After locating "C10: 2.2nF (GND, SIG25) -> none" in the listing below, copy that line and each one after it exactly, ending with the line that has "R12: none -> 33k (GND, VS)".

GIVEN DATA ::
*** Begin section ***
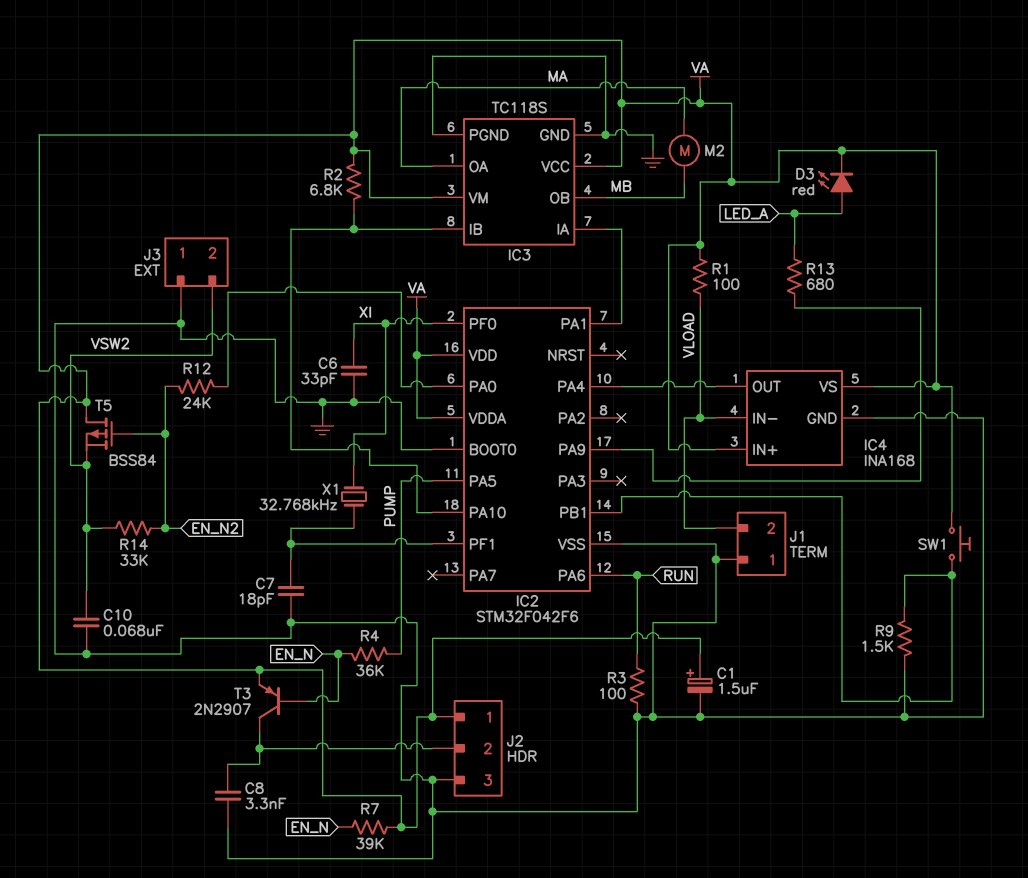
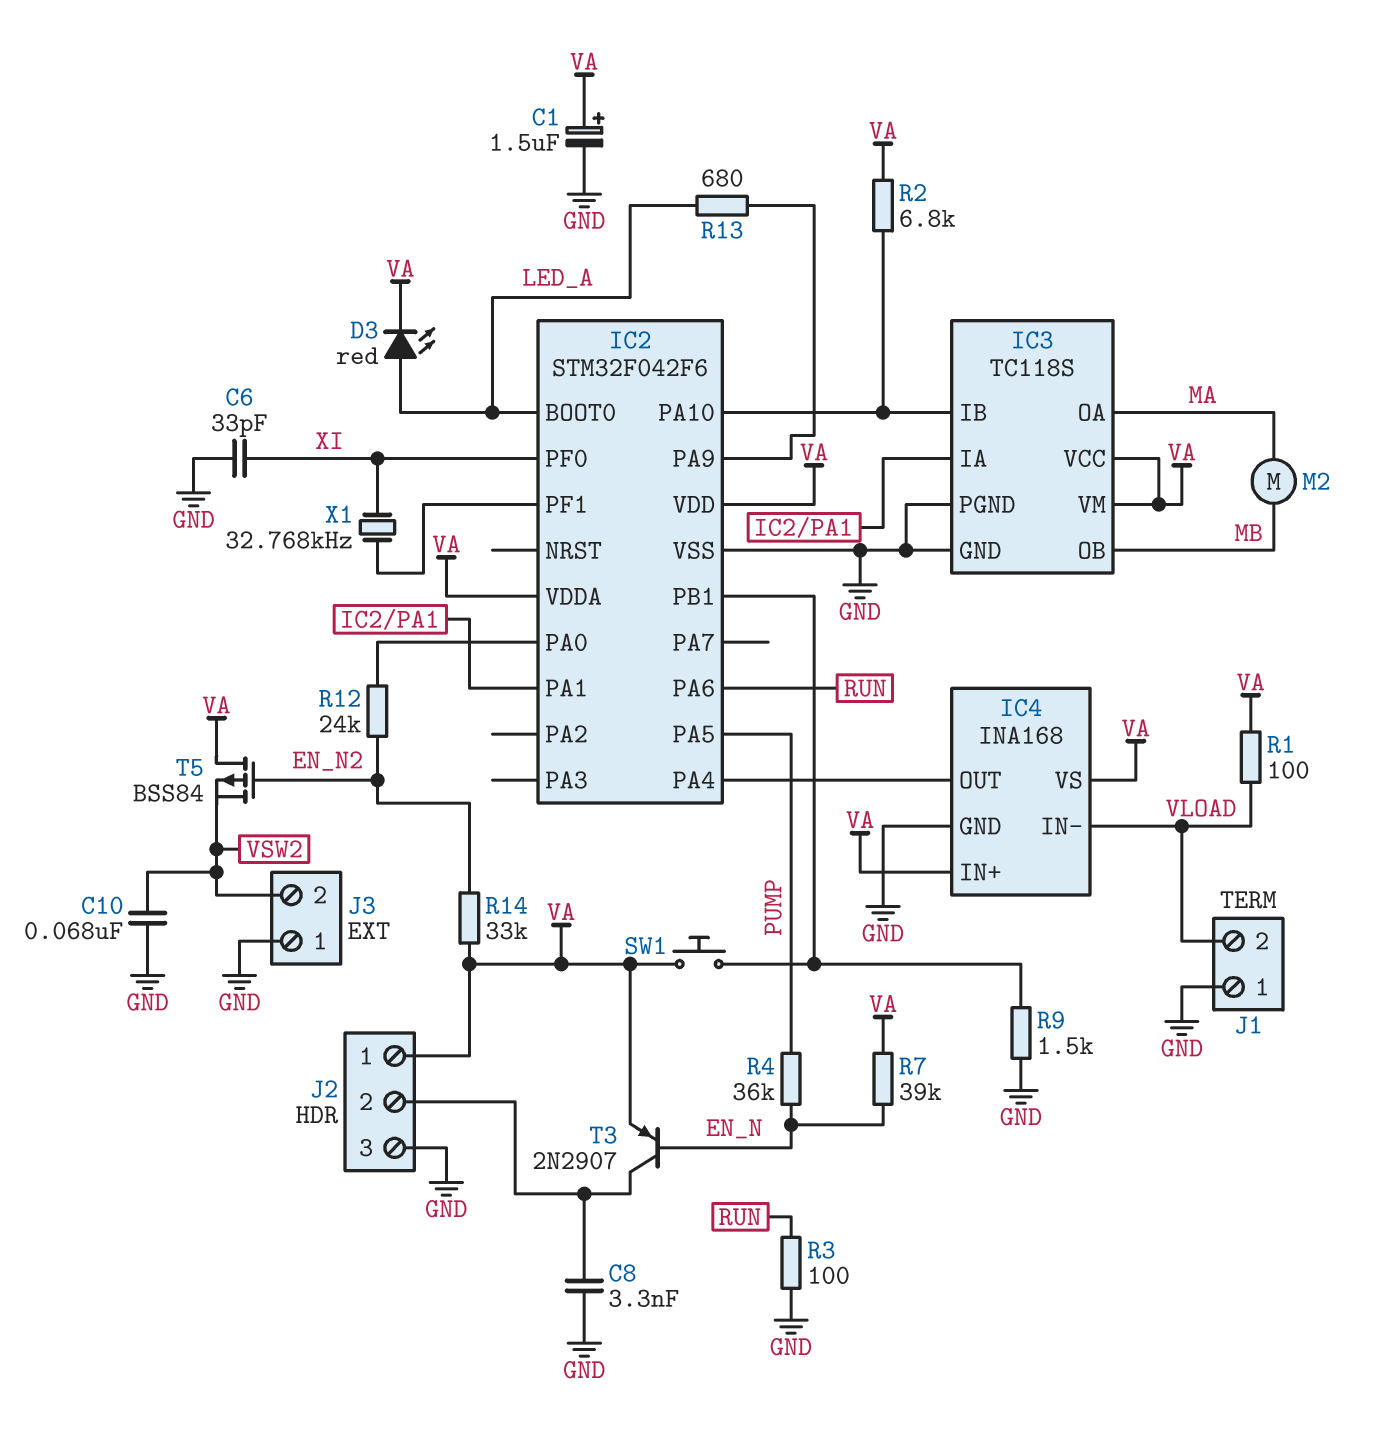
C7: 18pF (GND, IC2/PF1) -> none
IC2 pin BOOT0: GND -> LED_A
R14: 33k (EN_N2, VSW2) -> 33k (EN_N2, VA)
*** End section ***
*** Begin section ***
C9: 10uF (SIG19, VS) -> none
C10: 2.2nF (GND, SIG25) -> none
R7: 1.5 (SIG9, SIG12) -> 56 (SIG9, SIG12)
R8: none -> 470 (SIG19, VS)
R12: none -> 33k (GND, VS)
*** End section ***
*** Begin section ***
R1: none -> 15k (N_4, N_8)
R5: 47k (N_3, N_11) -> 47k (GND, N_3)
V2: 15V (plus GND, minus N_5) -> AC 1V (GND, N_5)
*** End section ***
ANSWER SECTION ::
C10: 2.2nF (GND, SIG25) -> none
R7: 1.5 (SIG9, SIG12) -> 56 (SIG9, SIG12)
R8: none -> 470 (SIG19, VS)
R12: none -> 33k (GND, VS)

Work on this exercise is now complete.